Segment Start: SOURCE MATERIAL
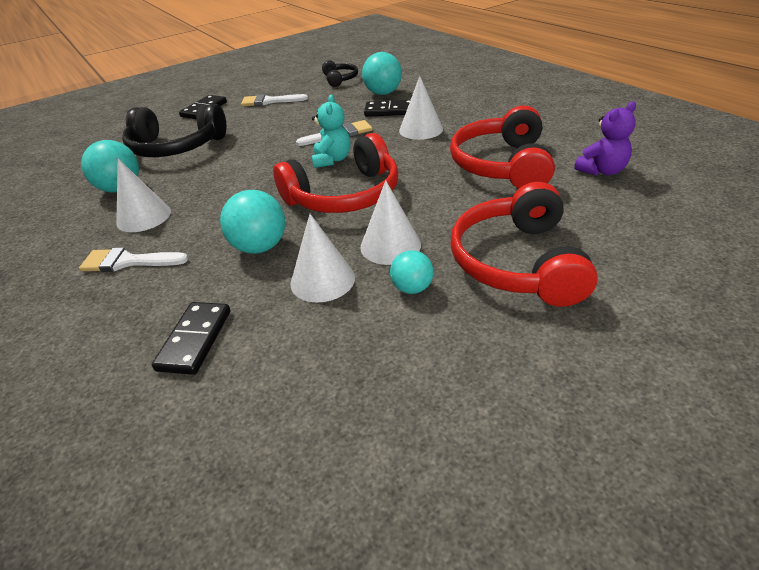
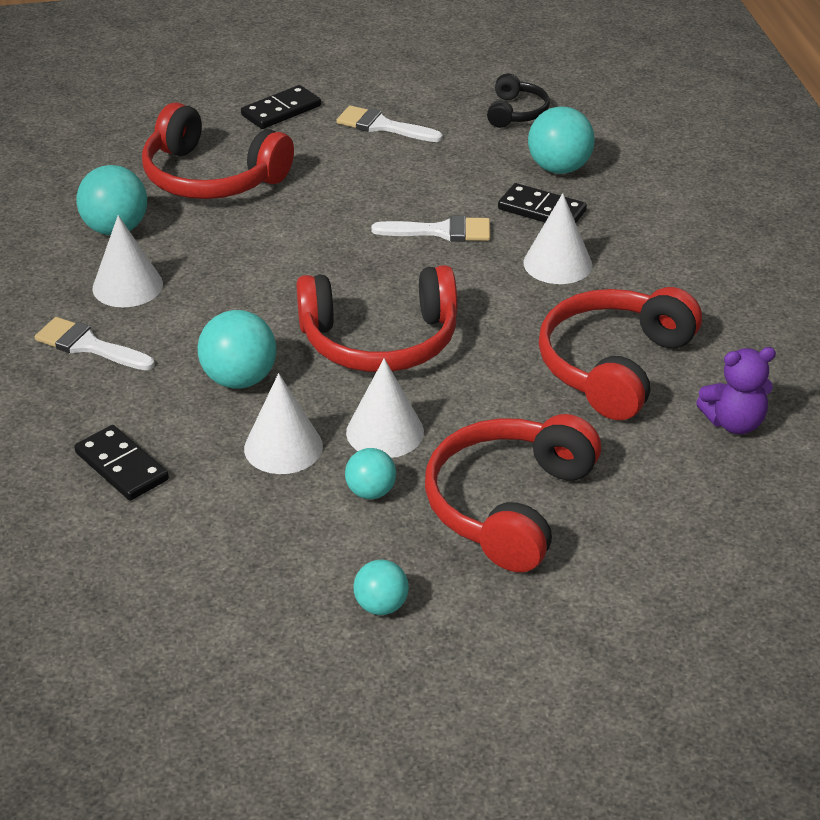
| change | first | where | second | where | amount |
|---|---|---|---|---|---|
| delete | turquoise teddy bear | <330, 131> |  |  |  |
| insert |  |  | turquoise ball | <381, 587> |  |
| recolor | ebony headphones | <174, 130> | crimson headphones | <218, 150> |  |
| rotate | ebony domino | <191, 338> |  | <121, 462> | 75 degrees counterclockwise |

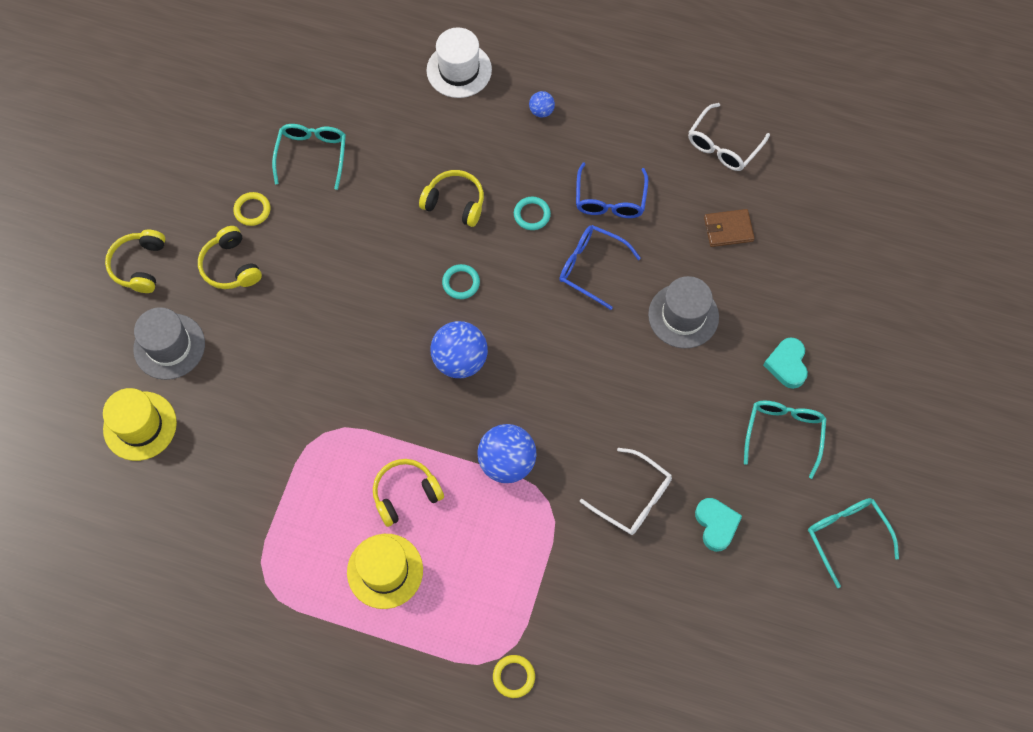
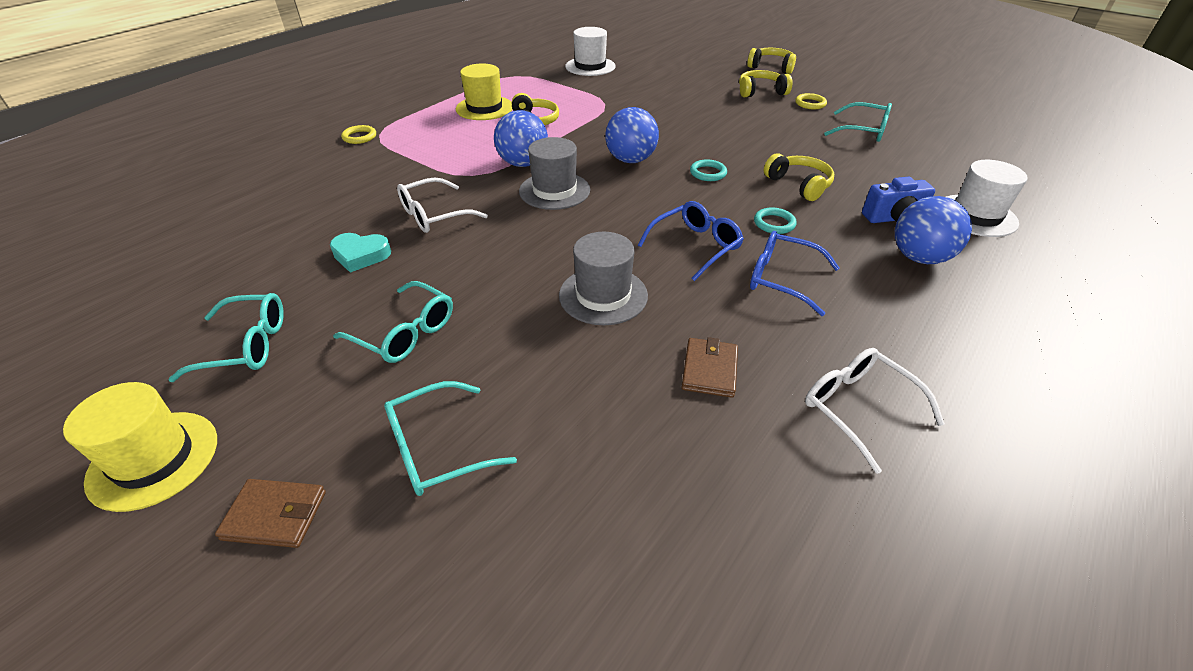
| change | first | where | second | where | amount |
|---|---|---|---|---|---|
| delete | turquoise love heart | <785, 363> |  |  |  |
| insert |  |  | brown card wallet | <270, 513> |  |
| insert |  |  | turquoise glasses | <450, 438> |  |
| insert |  |  | snow-white tall hat | <590, 51> |  |
| insert |  |  | blue photo camera | <898, 200> |  |
| move | bright yellow tall hat | <140, 424> |  | <140, 447> |  |
| move | gray tall hat | <169, 343> |  | <554, 173> |  |
| rotate | bright yellow headphones | <451, 198> |  | <799, 177> | 75 degrees counterclockwise |
| resize | blue ball | <542, 104> |  | <933, 230> | x2.03 |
Segment End: SOURCE MATERIAL
WHAT IS NEEDED: Please reproduce the lines above from the one containing "turquoise teddy bear" through the final line, exactly and inclusively, leaving out each picture.

OUTPUT FOR THIS EXERCISE:
| delete | turquoise teddy bear | <330, 131> |  |  |  |
| insert |  |  | turquoise ball | <381, 587> |  |
| recolor | ebony headphones | <174, 130> | crimson headphones | <218, 150> |  |
| rotate | ebony domino | <191, 338> |  | <121, 462> | 75 degrees counterclockwise |

| change | first | where | second | where | amount |
|---|---|---|---|---|---|
| delete | turquoise love heart | <785, 363> |  |  |  |
| insert |  |  | brown card wallet | <270, 513> |  |
| insert |  |  | turquoise glasses | <450, 438> |  |
| insert |  |  | snow-white tall hat | <590, 51> |  |
| insert |  |  | blue photo camera | <898, 200> |  |
| move | bright yellow tall hat | <140, 424> |  | <140, 447> |  |
| move | gray tall hat | <169, 343> |  | <554, 173> |  |
| rotate | bright yellow headphones | <451, 198> |  | <799, 177> | 75 degrees counterclockwise |
| resize | blue ball | <542, 104> |  | <933, 230> | x2.03 |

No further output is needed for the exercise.